Assigned task →
Below are some records. Return exactly the lines from the one with "750, 859, 868>" to the one with "688, 666, 776>", and nothing else.

Dataset content →
**********
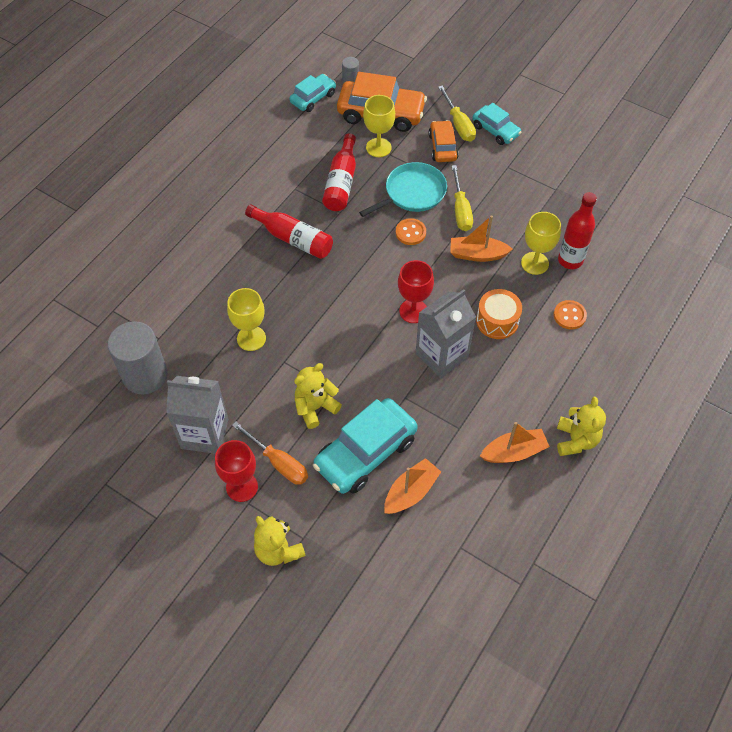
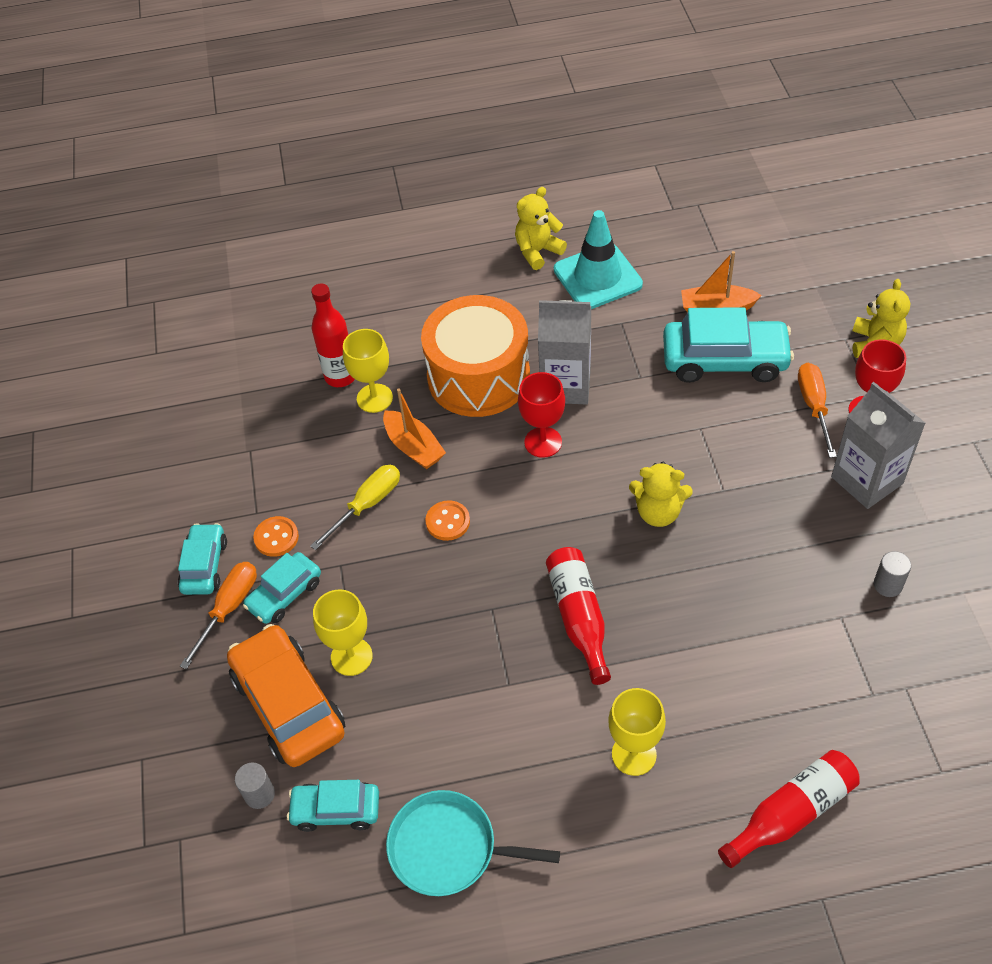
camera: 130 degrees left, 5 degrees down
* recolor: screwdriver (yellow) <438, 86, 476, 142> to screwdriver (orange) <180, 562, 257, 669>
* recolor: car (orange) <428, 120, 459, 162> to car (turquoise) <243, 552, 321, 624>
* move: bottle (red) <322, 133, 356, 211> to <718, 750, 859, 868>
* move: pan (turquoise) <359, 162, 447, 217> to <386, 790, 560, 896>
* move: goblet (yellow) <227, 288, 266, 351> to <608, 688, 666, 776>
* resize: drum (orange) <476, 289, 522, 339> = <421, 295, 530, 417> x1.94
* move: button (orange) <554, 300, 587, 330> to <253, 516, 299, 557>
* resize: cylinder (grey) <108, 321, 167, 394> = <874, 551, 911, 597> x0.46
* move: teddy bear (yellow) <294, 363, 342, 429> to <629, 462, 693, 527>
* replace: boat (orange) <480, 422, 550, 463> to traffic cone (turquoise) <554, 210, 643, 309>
**********
Finished exercise →
* move: bottle (red) <322, 133, 356, 211> to <718, 750, 859, 868>
* move: pan (turquoise) <359, 162, 447, 217> to <386, 790, 560, 896>
* move: goblet (yellow) <227, 288, 266, 351> to <608, 688, 666, 776>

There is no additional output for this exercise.